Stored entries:
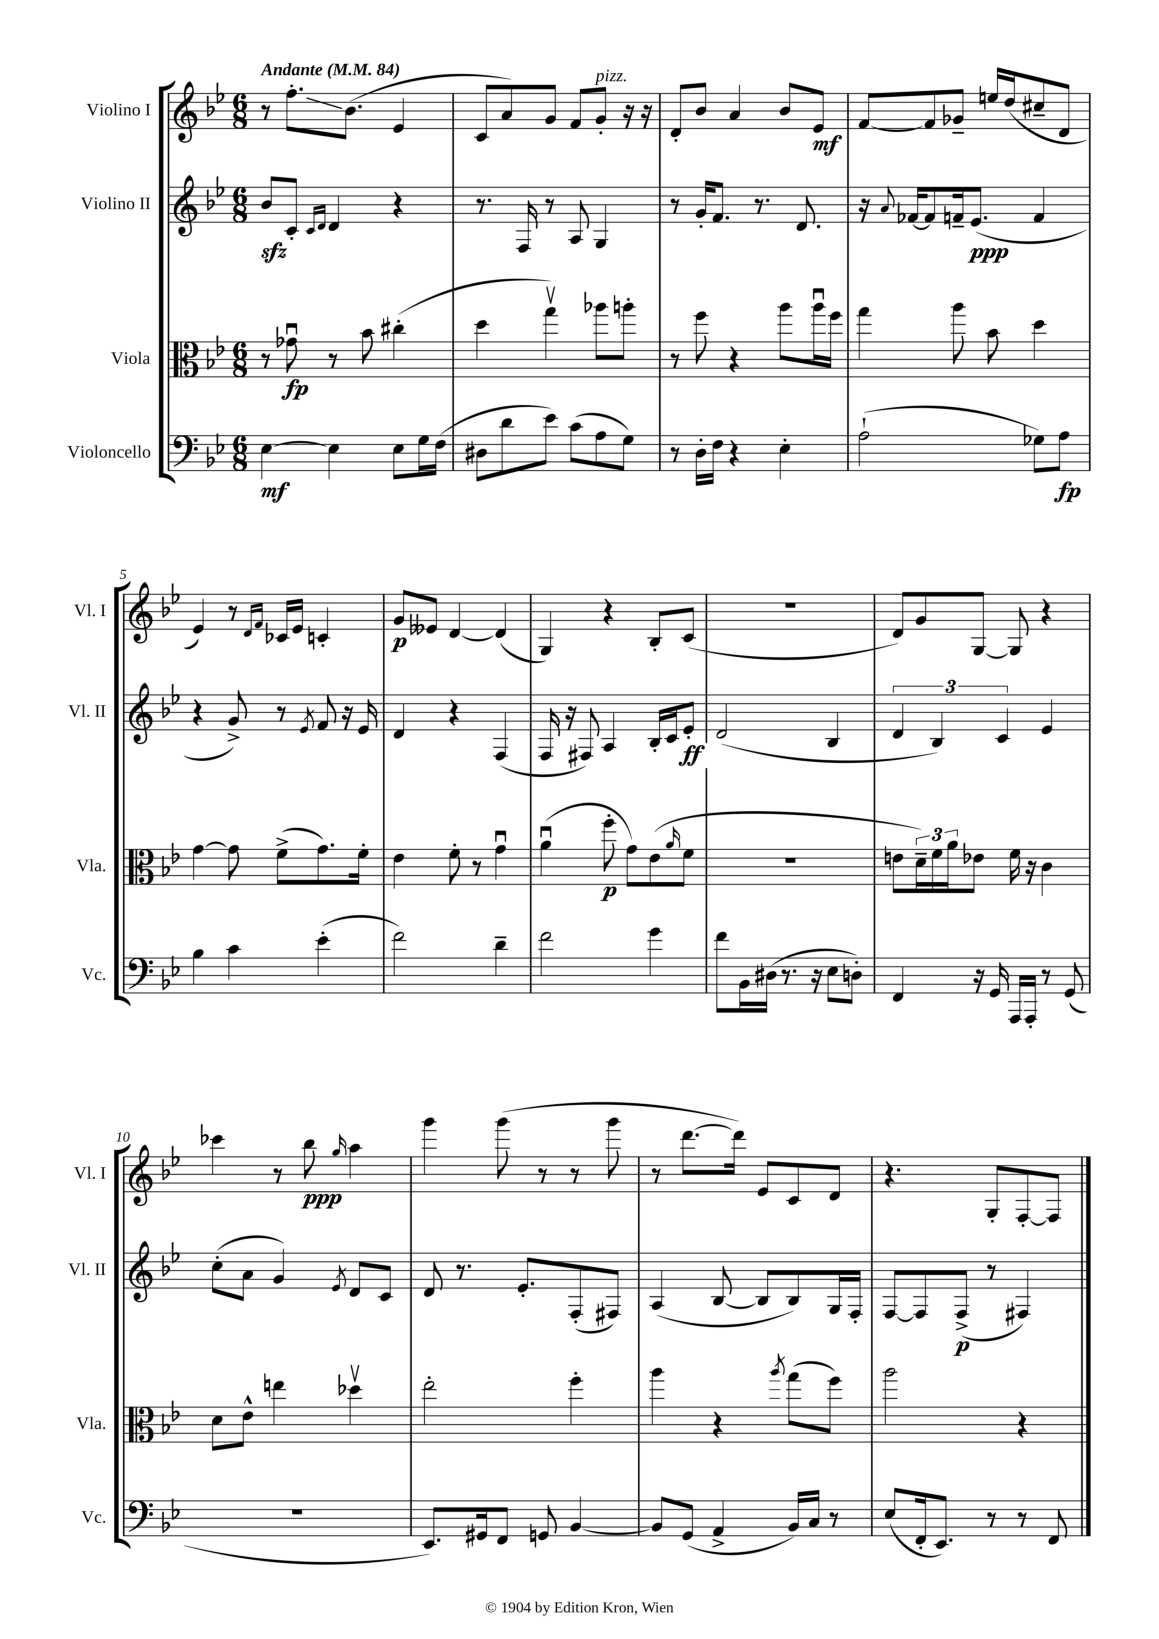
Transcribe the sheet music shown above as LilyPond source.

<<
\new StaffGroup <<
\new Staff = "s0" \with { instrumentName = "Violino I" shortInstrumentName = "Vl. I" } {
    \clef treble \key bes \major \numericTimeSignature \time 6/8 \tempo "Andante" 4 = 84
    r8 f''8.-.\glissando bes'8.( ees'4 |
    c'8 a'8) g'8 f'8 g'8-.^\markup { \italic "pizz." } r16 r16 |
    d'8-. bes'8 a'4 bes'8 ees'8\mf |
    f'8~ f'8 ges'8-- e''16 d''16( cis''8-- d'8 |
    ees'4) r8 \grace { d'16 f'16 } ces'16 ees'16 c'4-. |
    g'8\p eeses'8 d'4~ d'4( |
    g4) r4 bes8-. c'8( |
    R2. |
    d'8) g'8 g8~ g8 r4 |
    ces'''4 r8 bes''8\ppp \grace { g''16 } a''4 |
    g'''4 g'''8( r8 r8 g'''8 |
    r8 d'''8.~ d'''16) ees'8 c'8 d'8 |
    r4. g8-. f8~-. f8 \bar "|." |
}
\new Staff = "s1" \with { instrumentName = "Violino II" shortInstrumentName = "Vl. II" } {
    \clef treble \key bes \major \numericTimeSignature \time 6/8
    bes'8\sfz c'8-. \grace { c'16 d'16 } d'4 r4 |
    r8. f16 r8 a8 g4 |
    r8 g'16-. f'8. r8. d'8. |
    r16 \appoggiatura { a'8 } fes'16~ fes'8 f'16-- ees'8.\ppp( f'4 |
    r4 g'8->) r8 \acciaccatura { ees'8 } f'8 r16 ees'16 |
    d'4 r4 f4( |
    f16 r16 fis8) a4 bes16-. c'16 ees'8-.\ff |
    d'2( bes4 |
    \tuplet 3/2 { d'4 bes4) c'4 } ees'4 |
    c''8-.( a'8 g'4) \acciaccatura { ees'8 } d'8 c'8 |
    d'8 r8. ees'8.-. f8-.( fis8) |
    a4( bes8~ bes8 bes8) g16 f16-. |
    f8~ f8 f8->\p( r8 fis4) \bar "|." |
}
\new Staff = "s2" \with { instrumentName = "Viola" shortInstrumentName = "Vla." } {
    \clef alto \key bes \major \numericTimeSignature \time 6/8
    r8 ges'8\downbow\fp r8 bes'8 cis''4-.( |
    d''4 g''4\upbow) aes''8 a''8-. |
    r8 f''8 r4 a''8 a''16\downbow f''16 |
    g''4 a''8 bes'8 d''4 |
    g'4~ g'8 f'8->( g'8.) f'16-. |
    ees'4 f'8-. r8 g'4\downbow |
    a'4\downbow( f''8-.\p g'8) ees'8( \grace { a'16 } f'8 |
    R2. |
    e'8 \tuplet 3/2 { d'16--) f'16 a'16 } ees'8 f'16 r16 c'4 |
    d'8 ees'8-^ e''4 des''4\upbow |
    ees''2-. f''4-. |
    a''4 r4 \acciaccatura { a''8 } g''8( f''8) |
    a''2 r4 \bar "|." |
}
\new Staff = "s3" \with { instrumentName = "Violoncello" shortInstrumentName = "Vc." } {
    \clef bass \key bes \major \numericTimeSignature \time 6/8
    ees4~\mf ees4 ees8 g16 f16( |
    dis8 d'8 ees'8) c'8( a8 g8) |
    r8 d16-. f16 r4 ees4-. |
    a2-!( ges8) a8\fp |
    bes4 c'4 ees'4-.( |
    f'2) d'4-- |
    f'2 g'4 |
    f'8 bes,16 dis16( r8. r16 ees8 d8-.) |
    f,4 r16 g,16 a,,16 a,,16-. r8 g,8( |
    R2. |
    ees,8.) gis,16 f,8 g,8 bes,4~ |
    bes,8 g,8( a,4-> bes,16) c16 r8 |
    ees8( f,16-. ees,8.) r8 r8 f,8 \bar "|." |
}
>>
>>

- [INSTRUCTION]: Count how many lines in the data contain the string "instrumentName". Reply with only the number.

- [RESULT]: 4